(STORED DATA):
• • • • • • •
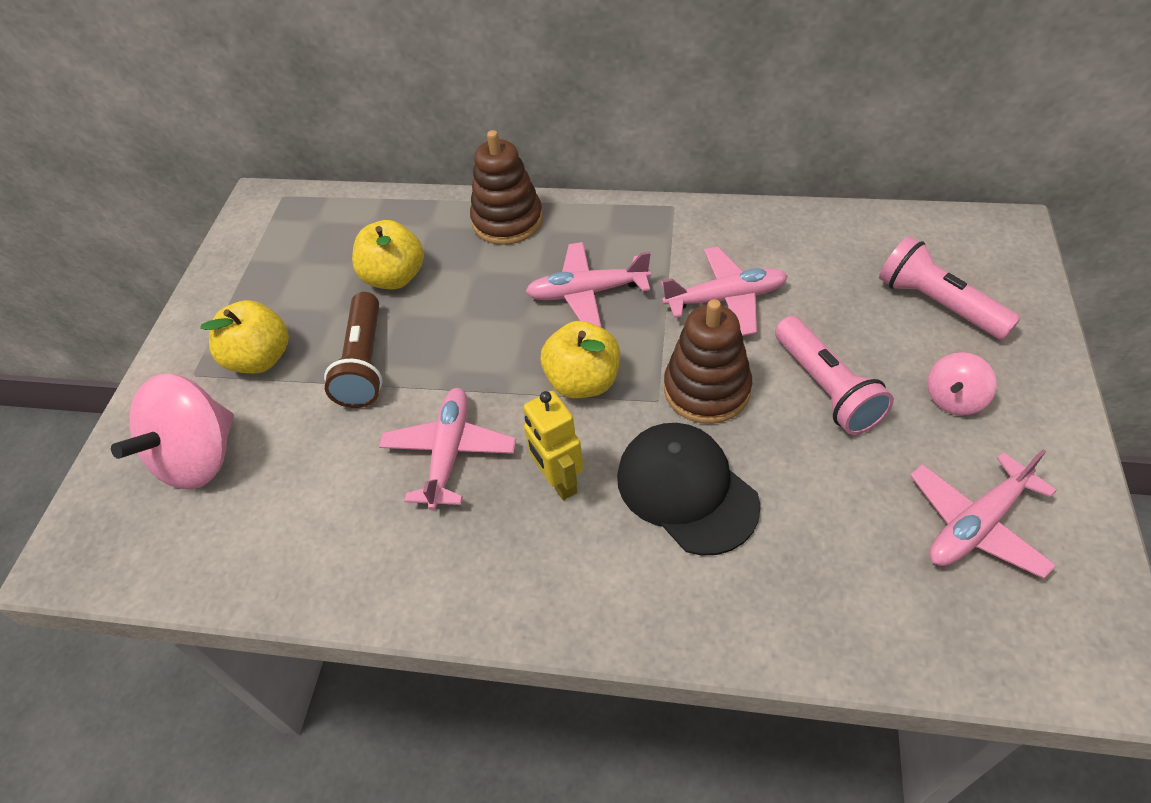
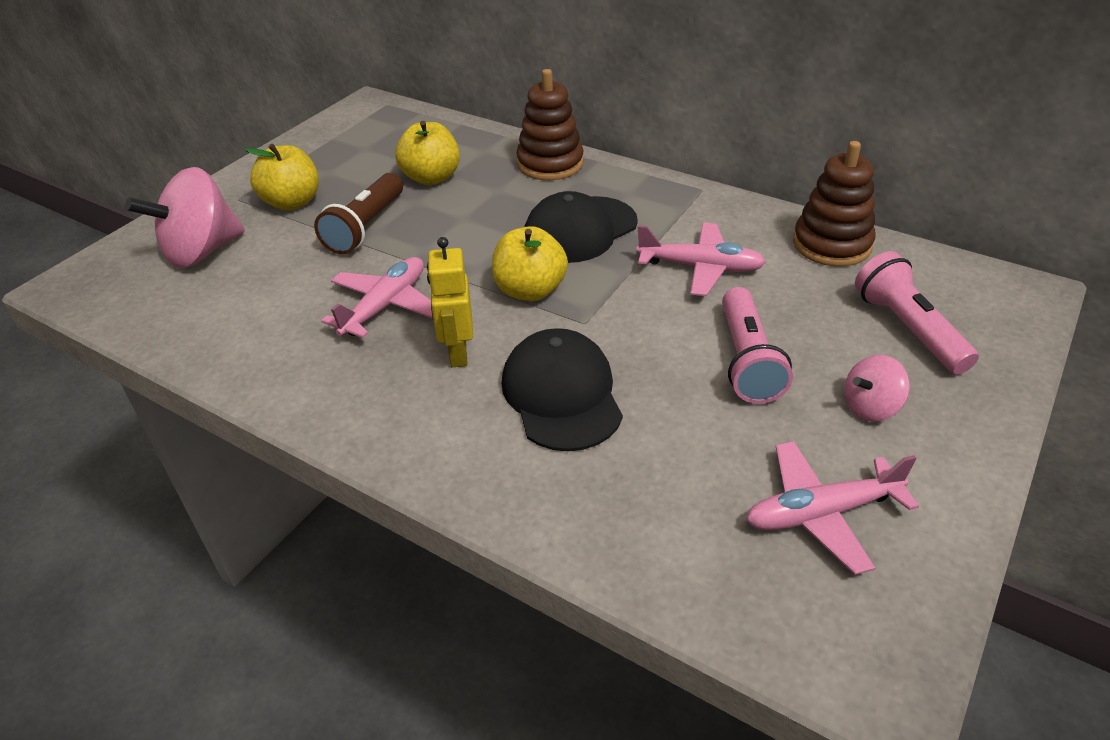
camera: 20 degrees right, 10 degrees down
(587, 292) = (580, 230): pink plane -> black cap
(707, 389) = (634, 328): brown stacking toy -> brown stacking toy (831, 244)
• • • • • • •
Images are to be omitted; repeat the remaining data above exactly.

camera: 20 degrees right, 10 degrees down
(587, 292) = (580, 230): pink plane -> black cap
(707, 389) = (634, 328): brown stacking toy -> brown stacking toy (831, 244)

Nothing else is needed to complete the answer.